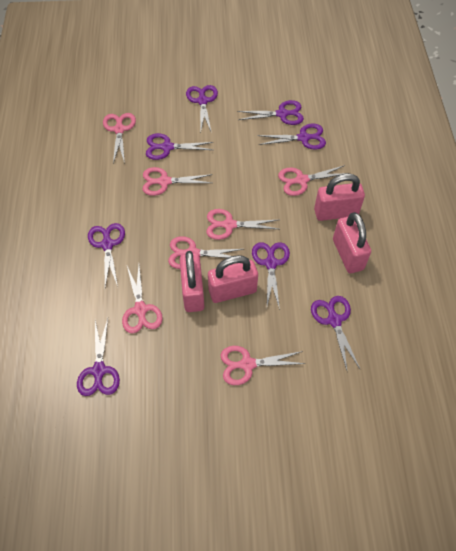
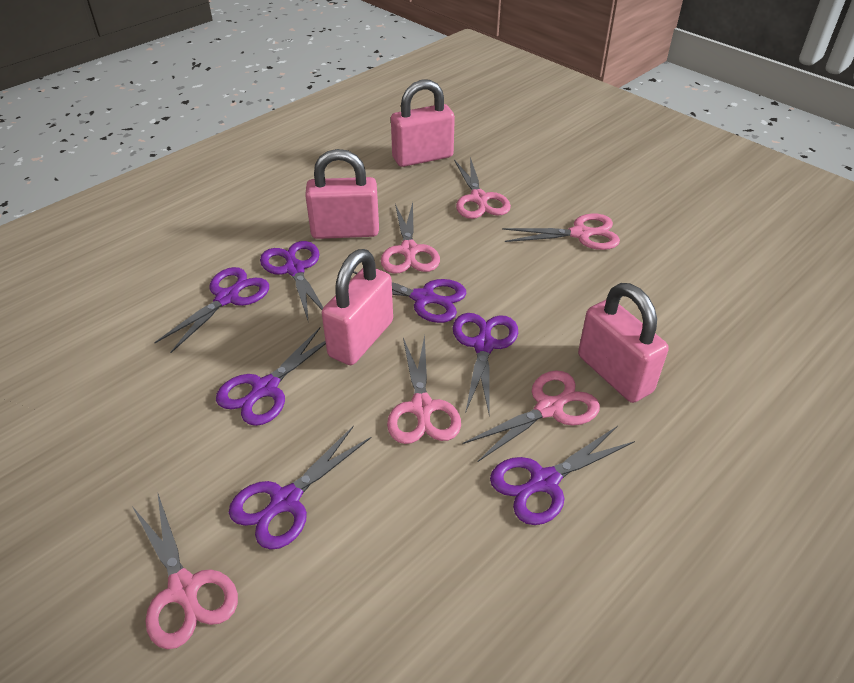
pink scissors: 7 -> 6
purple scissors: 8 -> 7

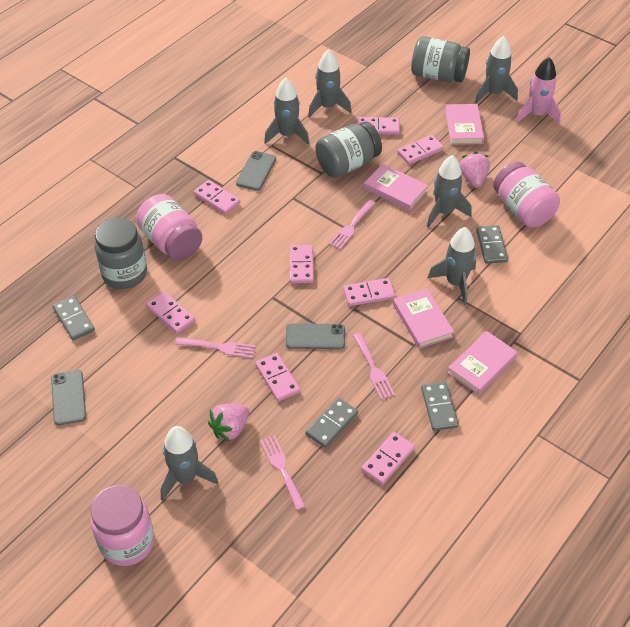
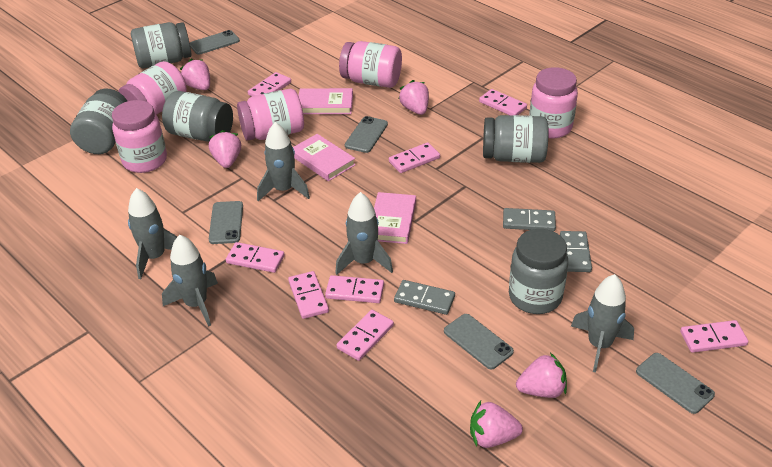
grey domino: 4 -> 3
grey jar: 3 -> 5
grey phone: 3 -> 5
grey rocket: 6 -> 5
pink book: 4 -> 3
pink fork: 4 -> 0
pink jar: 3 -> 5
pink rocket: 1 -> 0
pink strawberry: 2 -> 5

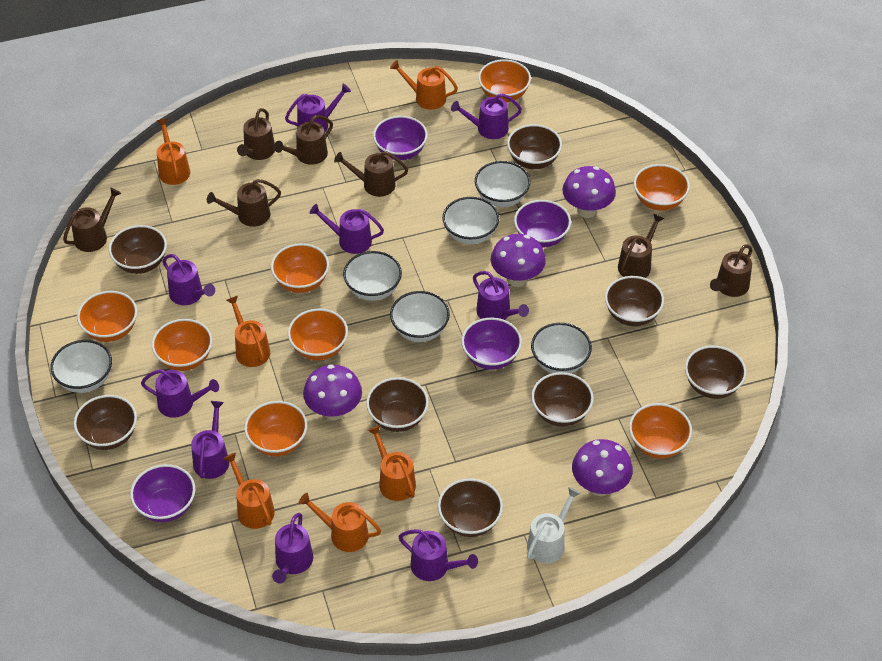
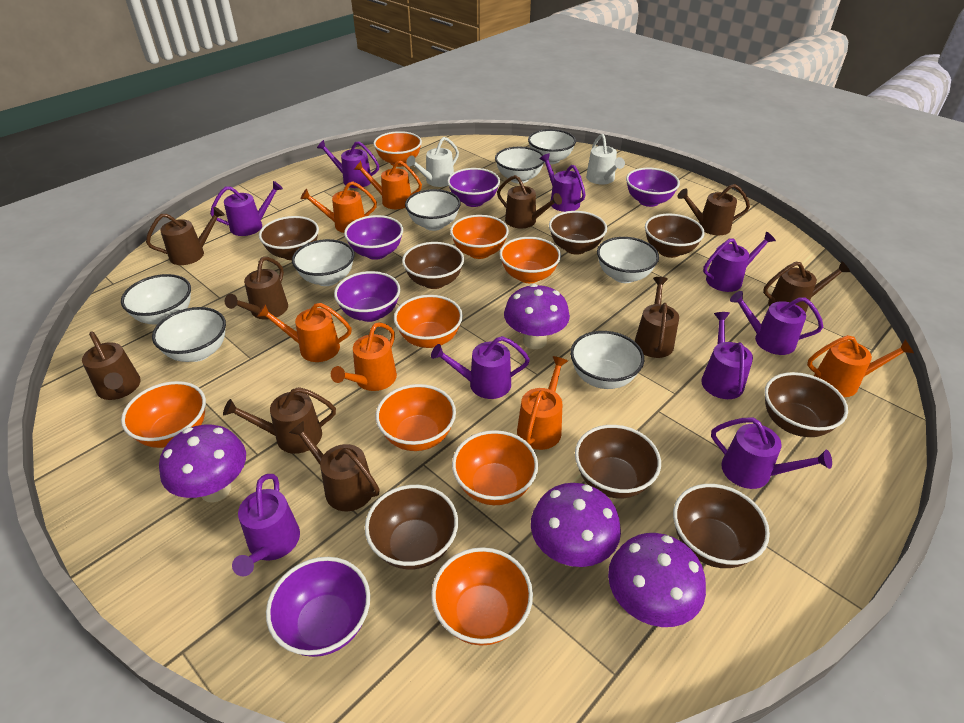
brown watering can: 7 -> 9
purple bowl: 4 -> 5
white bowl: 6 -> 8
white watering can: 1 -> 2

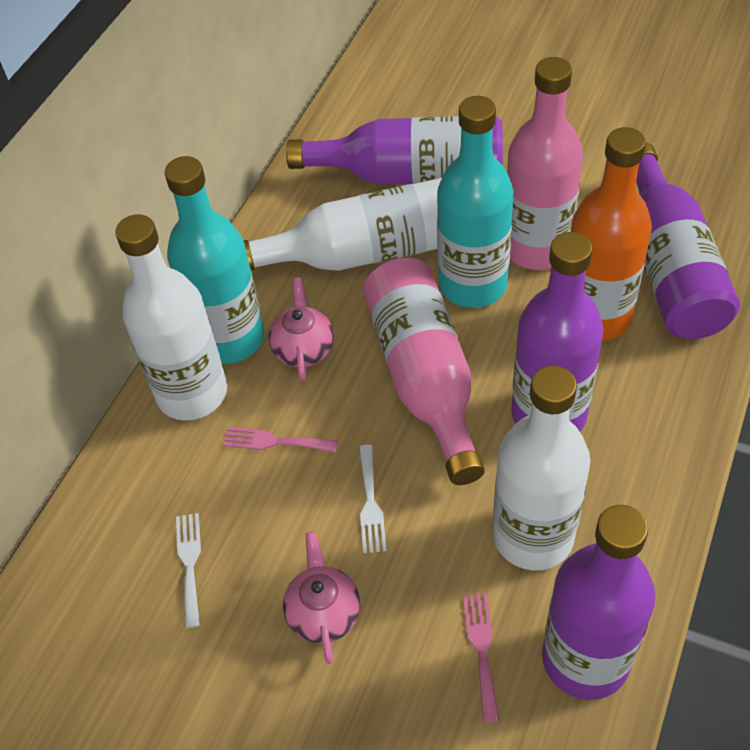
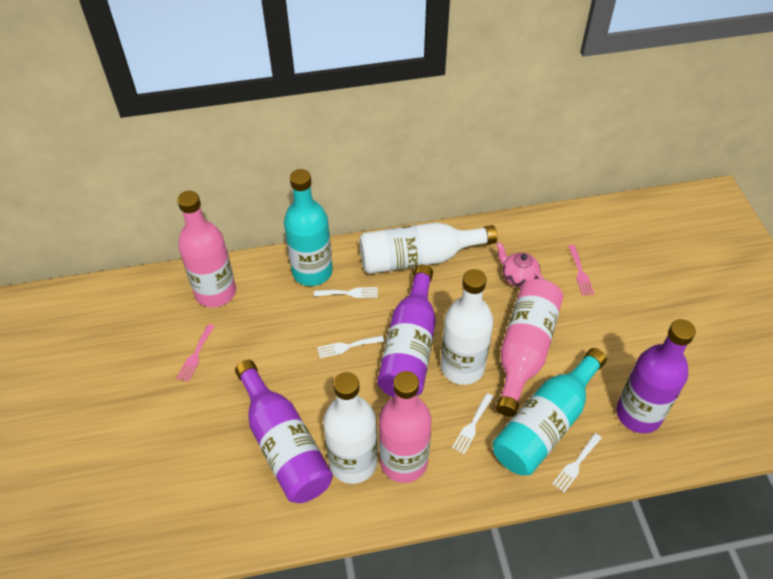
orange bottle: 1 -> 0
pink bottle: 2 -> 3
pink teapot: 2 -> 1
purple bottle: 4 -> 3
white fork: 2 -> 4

______

Exercise description.
Show the lines of the data that hold the word "purple".

Response.
purple scissors: 8 -> 7
purple bowl: 4 -> 5
purple bottle: 4 -> 3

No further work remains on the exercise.